Task material –

····················

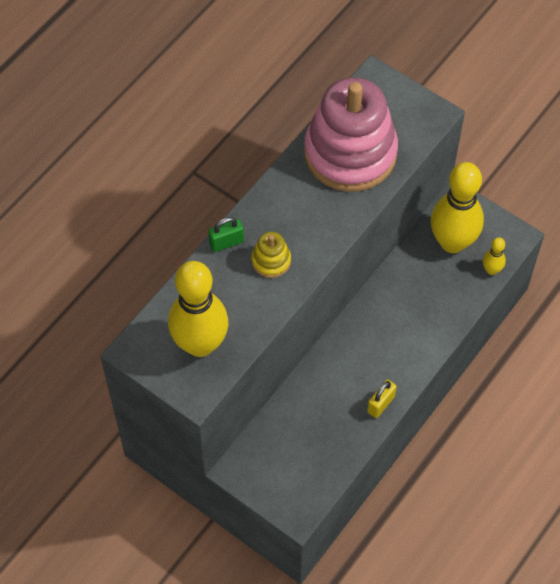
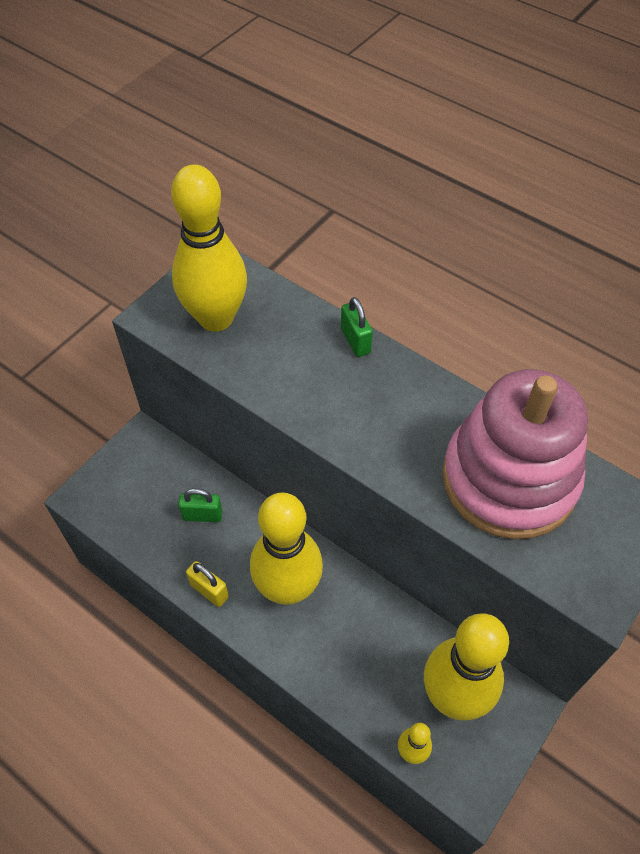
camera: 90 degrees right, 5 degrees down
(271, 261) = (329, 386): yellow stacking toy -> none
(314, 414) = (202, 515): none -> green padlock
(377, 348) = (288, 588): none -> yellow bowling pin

····················

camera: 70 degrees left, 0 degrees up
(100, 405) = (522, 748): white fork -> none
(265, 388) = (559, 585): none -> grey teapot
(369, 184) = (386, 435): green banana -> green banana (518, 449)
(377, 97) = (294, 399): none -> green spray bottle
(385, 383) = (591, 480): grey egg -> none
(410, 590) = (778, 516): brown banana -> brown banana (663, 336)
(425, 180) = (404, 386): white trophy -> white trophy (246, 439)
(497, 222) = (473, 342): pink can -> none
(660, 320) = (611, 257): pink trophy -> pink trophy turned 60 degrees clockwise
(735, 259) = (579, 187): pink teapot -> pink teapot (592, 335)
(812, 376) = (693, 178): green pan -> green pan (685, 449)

····················

Work to be completed – When a line of the material holds the string "degrees", copy that line.

Result –
camera: 90 degrees right, 5 degrees down
camera: 70 degrees left, 0 degrees up
(660, 320) = (611, 257): pink trophy -> pink trophy turned 60 degrees clockwise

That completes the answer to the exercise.